Excerpts from a spatial dataset:
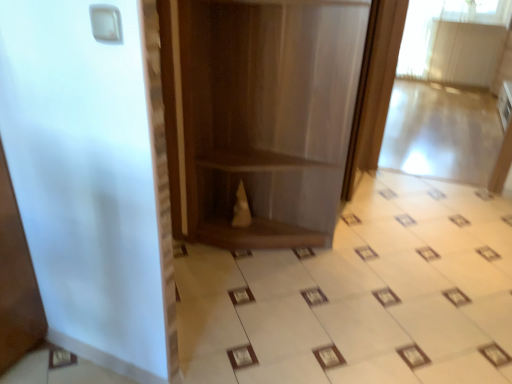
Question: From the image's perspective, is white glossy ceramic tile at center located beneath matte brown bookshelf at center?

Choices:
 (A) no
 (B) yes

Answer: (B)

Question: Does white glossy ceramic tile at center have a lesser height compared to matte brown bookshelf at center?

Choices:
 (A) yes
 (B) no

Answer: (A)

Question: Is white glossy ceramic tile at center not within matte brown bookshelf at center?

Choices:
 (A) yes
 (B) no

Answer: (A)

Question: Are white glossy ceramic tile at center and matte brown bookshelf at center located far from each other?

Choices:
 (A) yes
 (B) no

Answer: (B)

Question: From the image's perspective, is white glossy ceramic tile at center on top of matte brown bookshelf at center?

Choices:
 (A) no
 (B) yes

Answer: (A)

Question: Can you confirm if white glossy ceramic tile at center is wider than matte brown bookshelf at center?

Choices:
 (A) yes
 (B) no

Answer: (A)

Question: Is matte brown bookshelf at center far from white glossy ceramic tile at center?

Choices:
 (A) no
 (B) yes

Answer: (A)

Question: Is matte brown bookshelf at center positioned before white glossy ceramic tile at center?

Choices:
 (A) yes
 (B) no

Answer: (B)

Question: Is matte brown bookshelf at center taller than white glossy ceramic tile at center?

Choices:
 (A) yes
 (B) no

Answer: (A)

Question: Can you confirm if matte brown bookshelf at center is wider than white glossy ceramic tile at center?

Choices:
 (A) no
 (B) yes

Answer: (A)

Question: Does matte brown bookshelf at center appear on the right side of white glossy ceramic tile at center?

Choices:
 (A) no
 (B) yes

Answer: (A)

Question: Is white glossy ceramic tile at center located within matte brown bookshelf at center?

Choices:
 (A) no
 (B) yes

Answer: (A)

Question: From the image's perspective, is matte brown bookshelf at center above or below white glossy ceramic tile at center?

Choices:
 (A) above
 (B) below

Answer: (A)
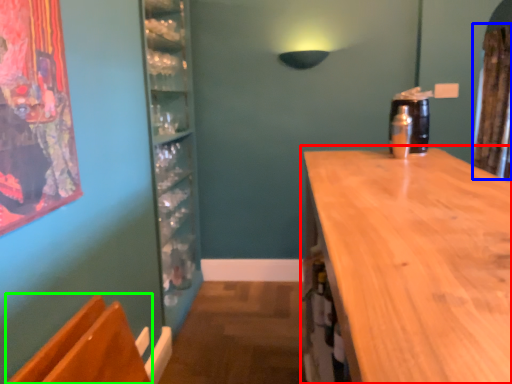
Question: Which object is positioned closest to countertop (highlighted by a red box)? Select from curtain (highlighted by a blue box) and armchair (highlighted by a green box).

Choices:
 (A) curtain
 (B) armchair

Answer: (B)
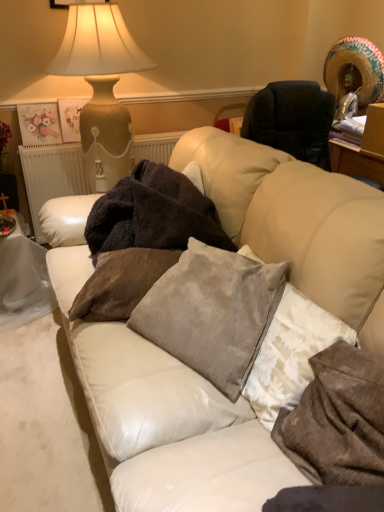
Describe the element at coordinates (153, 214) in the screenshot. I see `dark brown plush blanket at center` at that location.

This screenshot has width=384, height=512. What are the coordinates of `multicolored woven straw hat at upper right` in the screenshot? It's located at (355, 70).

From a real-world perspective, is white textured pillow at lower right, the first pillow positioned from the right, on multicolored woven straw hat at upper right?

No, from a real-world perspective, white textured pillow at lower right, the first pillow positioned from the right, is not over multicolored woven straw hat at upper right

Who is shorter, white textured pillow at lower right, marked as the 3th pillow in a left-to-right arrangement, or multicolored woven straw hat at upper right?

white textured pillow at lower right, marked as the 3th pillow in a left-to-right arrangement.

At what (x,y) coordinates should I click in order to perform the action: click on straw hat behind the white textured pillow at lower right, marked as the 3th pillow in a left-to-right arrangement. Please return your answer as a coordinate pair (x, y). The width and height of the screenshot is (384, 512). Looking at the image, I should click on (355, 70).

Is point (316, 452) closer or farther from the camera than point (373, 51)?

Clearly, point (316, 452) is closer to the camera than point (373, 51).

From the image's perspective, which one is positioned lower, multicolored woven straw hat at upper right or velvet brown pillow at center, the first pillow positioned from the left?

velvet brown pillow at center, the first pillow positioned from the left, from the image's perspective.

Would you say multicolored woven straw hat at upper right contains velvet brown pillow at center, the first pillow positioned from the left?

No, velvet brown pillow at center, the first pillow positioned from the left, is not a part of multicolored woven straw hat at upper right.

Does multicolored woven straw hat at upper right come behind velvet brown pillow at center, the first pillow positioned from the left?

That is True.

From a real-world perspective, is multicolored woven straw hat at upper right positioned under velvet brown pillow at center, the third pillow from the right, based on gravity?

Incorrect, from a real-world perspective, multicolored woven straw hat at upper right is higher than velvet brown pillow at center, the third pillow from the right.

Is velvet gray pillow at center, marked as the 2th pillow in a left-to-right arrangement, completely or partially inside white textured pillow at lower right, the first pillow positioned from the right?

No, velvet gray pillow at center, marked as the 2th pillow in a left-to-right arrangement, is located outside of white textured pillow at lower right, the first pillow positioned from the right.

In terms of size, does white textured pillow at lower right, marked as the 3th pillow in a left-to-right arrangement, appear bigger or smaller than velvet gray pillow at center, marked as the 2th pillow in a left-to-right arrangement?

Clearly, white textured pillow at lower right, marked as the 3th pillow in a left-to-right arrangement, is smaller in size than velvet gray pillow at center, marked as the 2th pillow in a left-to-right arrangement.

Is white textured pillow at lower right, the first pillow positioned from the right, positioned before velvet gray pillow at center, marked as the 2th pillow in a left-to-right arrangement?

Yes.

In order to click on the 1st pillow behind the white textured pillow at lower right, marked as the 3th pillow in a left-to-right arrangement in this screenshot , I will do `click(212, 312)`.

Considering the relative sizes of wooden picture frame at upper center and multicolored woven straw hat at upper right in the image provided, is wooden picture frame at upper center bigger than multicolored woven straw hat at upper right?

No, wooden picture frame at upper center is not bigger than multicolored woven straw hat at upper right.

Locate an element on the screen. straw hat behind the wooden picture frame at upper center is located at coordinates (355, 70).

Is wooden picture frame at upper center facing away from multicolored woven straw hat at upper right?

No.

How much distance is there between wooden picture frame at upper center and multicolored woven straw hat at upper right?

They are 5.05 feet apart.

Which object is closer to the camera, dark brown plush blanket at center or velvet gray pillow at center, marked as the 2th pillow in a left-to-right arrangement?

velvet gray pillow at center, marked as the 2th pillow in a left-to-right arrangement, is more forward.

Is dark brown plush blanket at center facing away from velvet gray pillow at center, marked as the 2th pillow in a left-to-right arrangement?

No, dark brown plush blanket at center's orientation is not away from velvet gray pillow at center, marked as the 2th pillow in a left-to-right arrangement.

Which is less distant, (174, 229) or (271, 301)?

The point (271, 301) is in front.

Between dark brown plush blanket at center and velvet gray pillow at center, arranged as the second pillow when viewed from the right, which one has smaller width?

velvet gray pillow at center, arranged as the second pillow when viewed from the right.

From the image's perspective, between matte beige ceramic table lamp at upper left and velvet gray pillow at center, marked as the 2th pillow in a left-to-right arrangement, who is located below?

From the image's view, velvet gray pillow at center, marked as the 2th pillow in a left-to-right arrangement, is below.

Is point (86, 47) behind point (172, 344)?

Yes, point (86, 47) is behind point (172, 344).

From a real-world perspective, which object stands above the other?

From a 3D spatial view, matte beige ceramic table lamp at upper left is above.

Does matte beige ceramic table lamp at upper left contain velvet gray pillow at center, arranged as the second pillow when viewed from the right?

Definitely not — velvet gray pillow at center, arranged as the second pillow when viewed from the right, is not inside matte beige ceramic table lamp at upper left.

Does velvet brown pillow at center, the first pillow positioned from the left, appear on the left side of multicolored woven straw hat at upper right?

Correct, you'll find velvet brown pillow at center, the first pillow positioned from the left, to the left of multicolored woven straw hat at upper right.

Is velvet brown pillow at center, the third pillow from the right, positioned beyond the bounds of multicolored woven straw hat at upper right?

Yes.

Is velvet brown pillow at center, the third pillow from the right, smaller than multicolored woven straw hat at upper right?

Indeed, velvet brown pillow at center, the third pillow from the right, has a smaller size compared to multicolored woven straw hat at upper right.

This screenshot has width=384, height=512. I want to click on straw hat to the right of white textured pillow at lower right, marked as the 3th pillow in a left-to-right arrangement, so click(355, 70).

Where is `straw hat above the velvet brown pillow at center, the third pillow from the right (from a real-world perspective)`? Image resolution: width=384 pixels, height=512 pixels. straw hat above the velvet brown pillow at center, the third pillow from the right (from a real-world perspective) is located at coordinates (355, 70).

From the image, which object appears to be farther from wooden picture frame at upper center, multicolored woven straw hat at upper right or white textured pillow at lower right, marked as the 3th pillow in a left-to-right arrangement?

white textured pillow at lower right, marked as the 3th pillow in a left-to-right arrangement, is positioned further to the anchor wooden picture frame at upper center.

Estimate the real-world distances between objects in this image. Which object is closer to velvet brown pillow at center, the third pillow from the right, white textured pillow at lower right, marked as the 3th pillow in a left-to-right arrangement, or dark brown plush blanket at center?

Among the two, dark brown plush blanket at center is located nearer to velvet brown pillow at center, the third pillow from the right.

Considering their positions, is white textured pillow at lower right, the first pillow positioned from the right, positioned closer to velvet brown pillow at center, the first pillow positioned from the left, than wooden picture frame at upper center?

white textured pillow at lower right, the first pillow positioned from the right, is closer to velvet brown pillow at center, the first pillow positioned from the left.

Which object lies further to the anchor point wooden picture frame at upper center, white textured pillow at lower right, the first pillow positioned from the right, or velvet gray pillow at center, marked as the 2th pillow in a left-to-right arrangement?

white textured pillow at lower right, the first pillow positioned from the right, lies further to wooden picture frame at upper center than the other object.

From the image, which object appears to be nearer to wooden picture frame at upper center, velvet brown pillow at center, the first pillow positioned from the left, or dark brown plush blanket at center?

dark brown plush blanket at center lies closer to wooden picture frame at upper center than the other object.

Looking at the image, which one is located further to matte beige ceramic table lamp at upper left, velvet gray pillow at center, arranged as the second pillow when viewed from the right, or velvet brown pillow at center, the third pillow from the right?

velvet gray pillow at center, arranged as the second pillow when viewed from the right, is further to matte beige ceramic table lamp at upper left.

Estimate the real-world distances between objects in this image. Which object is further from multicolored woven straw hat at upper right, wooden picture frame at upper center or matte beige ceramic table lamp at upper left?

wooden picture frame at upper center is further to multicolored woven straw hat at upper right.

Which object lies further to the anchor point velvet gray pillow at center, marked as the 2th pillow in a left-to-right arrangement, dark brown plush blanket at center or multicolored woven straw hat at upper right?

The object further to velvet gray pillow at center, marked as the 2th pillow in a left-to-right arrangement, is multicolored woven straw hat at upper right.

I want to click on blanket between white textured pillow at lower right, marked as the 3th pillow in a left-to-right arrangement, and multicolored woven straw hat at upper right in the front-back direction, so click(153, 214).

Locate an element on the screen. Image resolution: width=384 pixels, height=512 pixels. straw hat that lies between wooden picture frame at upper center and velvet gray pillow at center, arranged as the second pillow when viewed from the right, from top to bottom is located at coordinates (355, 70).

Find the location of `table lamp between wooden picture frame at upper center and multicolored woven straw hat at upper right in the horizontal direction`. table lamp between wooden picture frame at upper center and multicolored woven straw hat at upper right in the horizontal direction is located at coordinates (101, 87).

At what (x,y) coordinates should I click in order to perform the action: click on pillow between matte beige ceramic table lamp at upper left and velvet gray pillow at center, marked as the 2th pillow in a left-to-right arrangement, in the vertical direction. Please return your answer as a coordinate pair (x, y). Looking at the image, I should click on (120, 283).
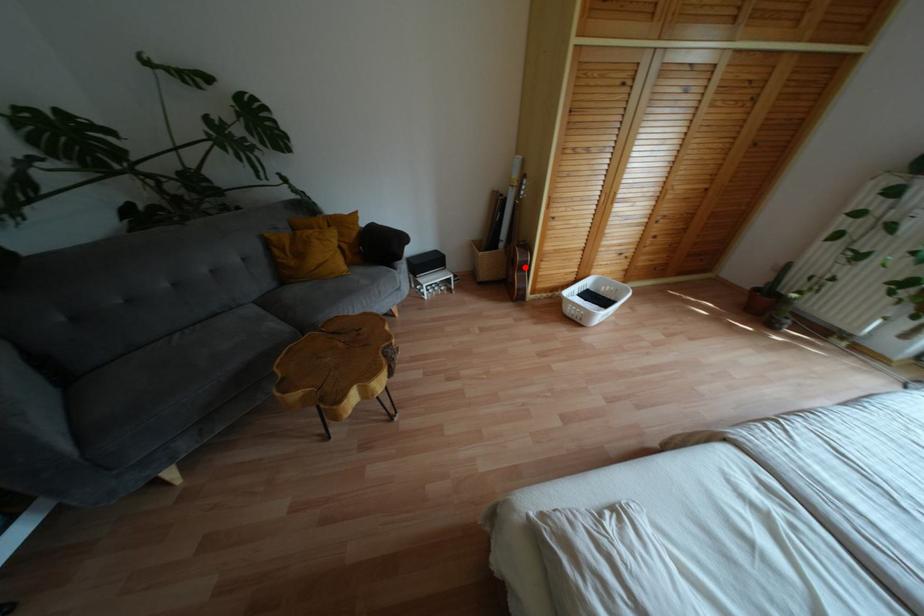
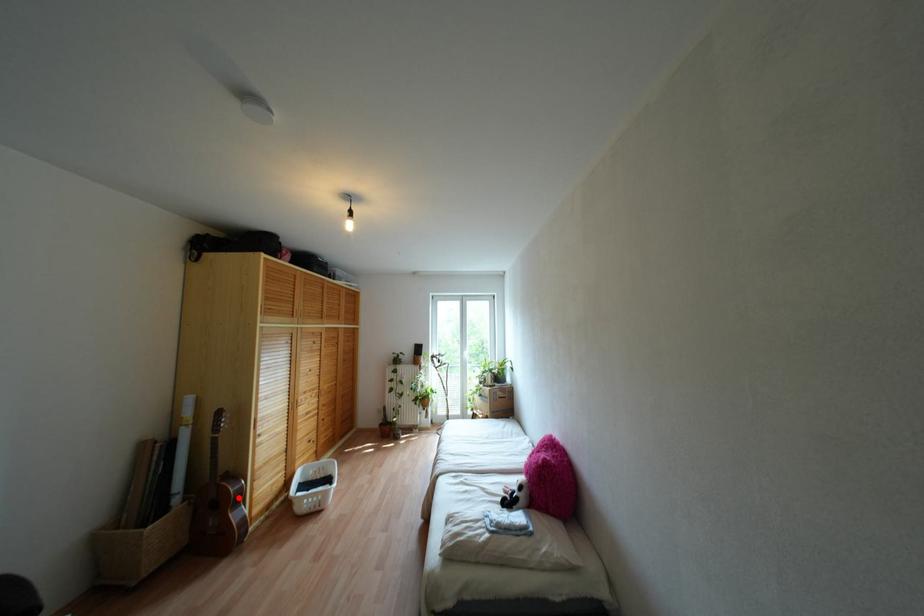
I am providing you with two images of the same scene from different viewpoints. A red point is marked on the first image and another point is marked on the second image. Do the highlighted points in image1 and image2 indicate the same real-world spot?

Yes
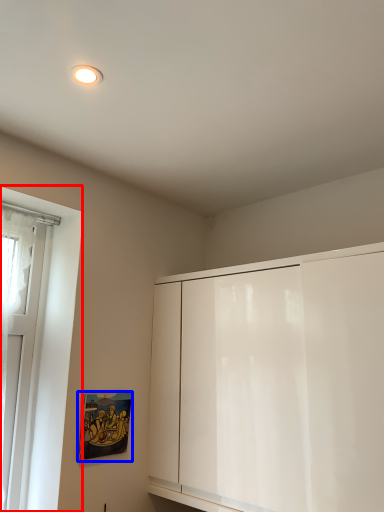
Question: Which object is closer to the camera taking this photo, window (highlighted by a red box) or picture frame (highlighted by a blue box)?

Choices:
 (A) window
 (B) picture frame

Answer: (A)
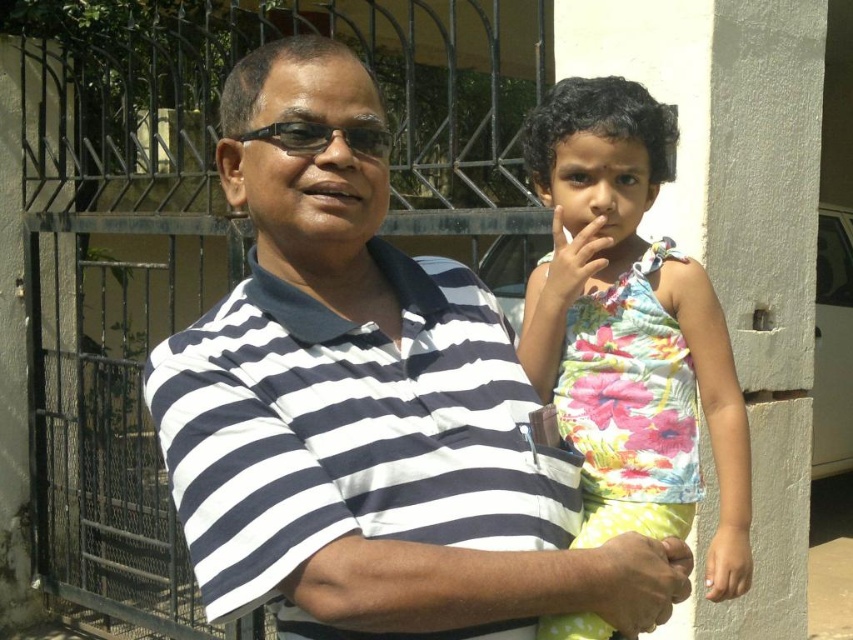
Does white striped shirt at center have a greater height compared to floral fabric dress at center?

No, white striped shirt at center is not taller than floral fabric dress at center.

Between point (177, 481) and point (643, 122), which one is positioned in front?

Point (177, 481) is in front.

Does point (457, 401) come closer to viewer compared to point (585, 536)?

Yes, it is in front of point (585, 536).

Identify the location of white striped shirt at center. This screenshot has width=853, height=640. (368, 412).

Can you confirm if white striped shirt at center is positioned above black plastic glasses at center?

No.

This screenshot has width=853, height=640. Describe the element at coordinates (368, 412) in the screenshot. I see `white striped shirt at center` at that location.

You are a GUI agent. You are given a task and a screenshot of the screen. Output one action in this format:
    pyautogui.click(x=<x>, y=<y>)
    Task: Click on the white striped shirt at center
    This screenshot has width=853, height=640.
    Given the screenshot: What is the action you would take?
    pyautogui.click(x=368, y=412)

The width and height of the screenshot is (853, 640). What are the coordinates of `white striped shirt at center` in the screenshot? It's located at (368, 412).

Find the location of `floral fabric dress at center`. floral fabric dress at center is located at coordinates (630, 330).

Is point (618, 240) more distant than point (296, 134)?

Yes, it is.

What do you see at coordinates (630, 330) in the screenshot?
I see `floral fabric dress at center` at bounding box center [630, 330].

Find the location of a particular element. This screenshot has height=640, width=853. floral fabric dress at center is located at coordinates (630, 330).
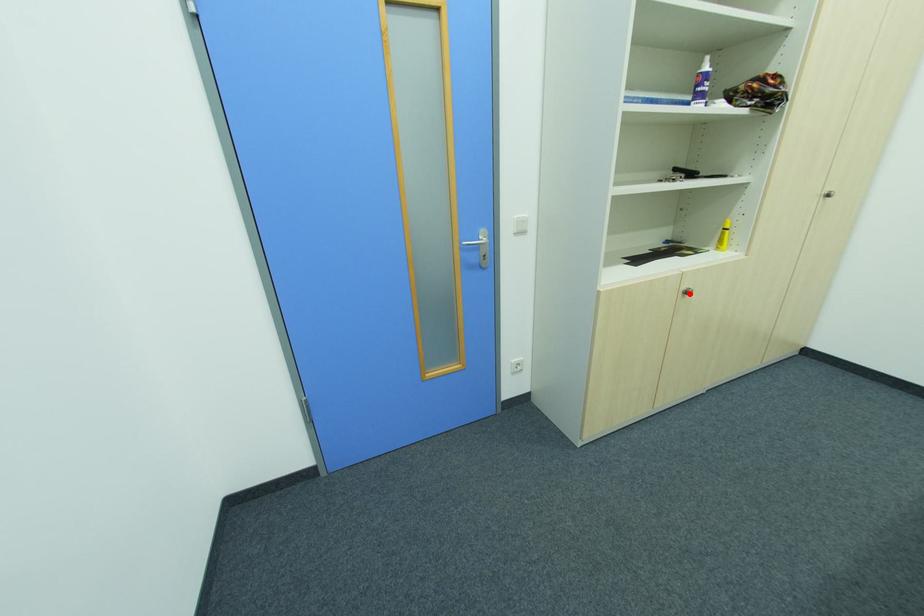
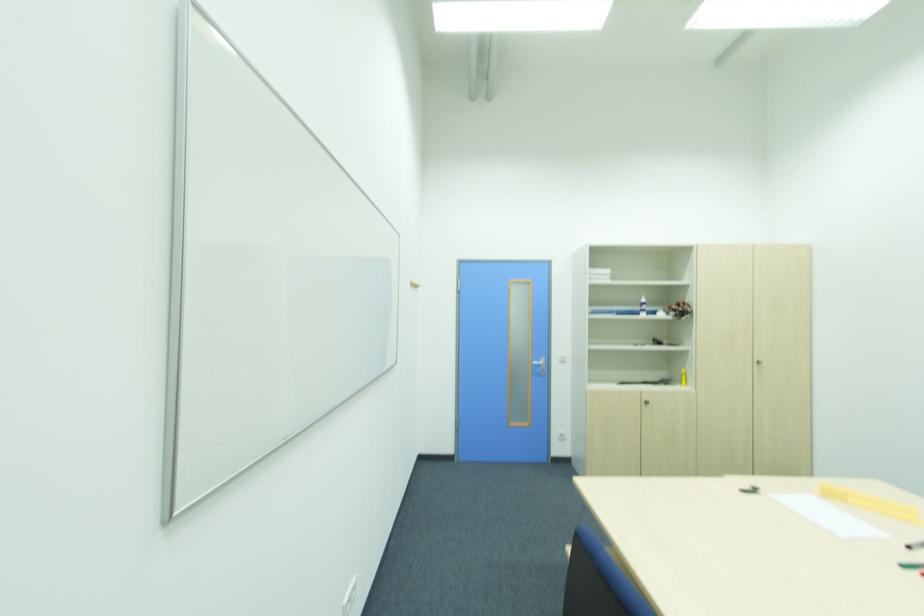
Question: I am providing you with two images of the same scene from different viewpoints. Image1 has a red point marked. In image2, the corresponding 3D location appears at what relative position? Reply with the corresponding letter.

WRITTEN INSTRUCTION: Reproduce the data word for word, beginning with the line that contains "the right, lies" and continuing through the line that contains "dark brown plush blanket at center lies", both included.

RESULT OF THE TASK:
white textured pillow at lower right, the first pillow positioned from the right, lies further to wooden picture frame at upper center than the other object.

From the image, which object appears to be nearer to wooden picture frame at upper center, velvet brown pillow at center, the first pillow positioned from the left, or dark brown plush blanket at center?

dark brown plush blanket at center lies closer to wooden picture frame at upper center than the other object.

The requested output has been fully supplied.